[Records for the exercise]

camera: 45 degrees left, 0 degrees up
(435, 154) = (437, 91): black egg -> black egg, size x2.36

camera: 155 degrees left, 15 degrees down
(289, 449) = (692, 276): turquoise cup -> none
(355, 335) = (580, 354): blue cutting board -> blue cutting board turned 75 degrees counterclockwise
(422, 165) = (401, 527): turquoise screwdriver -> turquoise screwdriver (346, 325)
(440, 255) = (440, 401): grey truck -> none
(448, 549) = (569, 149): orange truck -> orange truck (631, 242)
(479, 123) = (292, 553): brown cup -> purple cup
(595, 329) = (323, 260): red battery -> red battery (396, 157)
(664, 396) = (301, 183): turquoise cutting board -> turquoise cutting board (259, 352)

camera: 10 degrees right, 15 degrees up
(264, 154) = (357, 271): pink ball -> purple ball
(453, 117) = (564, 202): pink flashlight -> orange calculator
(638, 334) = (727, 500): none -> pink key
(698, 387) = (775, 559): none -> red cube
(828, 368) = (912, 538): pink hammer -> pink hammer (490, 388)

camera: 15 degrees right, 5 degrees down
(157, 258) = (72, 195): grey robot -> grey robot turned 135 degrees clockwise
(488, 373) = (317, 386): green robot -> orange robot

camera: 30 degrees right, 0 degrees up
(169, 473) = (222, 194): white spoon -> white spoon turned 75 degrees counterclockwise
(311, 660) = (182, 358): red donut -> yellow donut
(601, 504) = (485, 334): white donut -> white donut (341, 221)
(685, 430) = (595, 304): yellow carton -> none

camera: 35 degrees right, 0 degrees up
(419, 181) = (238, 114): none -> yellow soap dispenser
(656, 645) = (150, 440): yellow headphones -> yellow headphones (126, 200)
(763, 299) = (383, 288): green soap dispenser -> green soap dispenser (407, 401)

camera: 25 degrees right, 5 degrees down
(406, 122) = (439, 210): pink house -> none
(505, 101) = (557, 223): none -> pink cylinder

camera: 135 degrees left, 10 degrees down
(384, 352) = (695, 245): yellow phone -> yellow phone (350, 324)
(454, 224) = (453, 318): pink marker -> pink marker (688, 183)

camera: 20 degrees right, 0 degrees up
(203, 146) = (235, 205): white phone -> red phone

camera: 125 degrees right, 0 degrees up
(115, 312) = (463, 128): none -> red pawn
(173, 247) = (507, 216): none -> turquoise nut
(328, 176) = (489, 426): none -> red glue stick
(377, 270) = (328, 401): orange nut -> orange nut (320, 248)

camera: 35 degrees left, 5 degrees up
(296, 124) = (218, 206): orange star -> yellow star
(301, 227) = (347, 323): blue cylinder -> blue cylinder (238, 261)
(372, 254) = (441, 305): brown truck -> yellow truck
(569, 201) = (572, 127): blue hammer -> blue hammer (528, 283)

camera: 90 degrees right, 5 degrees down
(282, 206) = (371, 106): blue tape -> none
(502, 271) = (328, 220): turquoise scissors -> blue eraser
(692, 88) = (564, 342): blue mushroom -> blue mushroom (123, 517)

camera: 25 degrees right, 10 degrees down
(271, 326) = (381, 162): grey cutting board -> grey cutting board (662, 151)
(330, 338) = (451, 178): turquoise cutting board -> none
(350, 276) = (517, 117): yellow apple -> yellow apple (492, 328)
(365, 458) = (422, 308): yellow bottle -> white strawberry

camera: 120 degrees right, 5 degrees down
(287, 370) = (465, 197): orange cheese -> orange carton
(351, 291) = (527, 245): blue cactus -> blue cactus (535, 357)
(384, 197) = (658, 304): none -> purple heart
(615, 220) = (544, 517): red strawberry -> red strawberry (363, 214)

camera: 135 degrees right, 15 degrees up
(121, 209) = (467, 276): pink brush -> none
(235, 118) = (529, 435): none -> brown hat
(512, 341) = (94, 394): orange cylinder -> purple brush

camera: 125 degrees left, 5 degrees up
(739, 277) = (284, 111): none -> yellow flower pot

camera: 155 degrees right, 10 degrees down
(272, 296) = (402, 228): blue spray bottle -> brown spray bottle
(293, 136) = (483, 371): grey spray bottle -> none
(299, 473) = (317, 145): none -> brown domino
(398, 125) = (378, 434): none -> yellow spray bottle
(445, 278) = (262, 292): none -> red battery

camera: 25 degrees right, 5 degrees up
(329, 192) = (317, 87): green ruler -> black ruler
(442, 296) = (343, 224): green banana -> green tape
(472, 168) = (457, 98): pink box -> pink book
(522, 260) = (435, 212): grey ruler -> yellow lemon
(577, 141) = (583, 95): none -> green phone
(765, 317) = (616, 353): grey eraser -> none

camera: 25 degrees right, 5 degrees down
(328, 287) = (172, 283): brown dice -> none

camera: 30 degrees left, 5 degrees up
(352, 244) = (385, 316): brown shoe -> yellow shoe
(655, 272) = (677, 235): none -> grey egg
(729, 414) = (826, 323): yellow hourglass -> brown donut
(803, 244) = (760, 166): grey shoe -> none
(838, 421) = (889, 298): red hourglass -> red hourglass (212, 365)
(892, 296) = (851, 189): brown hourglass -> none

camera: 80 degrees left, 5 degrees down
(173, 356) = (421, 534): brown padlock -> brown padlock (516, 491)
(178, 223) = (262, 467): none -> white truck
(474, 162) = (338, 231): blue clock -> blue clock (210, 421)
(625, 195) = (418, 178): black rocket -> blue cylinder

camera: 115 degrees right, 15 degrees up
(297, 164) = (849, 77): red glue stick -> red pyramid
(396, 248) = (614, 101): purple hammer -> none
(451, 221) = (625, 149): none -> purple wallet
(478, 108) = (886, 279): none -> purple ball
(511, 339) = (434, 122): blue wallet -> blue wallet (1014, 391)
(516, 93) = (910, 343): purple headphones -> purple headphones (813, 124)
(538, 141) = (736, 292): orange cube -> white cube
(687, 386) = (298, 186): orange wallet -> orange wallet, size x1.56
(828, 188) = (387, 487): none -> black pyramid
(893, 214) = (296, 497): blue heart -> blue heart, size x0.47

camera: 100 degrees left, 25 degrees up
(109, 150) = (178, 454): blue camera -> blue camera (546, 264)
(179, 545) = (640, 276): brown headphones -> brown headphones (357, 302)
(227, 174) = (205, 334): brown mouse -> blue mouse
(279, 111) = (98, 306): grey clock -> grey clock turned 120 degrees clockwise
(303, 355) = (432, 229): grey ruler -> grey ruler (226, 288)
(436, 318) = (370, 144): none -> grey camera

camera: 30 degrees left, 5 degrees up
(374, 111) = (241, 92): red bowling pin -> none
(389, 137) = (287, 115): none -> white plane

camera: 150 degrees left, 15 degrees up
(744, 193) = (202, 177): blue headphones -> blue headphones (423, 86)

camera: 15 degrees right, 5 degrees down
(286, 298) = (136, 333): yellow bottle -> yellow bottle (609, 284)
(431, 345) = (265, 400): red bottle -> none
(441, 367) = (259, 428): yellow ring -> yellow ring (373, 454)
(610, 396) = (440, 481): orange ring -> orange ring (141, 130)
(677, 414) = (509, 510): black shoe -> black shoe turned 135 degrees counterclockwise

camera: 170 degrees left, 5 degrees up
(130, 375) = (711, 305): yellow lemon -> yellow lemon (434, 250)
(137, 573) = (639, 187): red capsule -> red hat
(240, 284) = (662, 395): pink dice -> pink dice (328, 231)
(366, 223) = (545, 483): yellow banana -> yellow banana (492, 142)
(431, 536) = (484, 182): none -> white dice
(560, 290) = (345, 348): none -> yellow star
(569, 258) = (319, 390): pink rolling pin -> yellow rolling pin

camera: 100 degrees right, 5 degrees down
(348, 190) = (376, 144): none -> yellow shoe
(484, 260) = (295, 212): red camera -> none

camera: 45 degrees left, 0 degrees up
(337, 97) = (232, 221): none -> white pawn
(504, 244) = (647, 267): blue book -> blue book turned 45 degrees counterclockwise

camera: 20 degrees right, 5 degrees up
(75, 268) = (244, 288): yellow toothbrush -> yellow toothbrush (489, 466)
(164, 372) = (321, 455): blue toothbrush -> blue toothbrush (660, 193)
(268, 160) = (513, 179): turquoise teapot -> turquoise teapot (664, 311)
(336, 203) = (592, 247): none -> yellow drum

[/Records for the exercise]

#### Exercise instructions:
Retype the entries above exactly, but only from the line containing "(157, 258) = (72, 195): grey" through the line containing "(454, 224) = (453, 318): pink", both included.

#### Exercise result:
(157, 258) = (72, 195): grey robot -> grey robot turned 135 degrees clockwise
(488, 373) = (317, 386): green robot -> orange robot

camera: 30 degrees right, 0 degrees up
(169, 473) = (222, 194): white spoon -> white spoon turned 75 degrees counterclockwise
(311, 660) = (182, 358): red donut -> yellow donut
(601, 504) = (485, 334): white donut -> white donut (341, 221)
(685, 430) = (595, 304): yellow carton -> none

camera: 35 degrees right, 0 degrees up
(419, 181) = (238, 114): none -> yellow soap dispenser
(656, 645) = (150, 440): yellow headphones -> yellow headphones (126, 200)
(763, 299) = (383, 288): green soap dispenser -> green soap dispenser (407, 401)

camera: 25 degrees right, 5 degrees down
(406, 122) = (439, 210): pink house -> none
(505, 101) = (557, 223): none -> pink cylinder

camera: 135 degrees left, 10 degrees down
(384, 352) = (695, 245): yellow phone -> yellow phone (350, 324)
(454, 224) = (453, 318): pink marker -> pink marker (688, 183)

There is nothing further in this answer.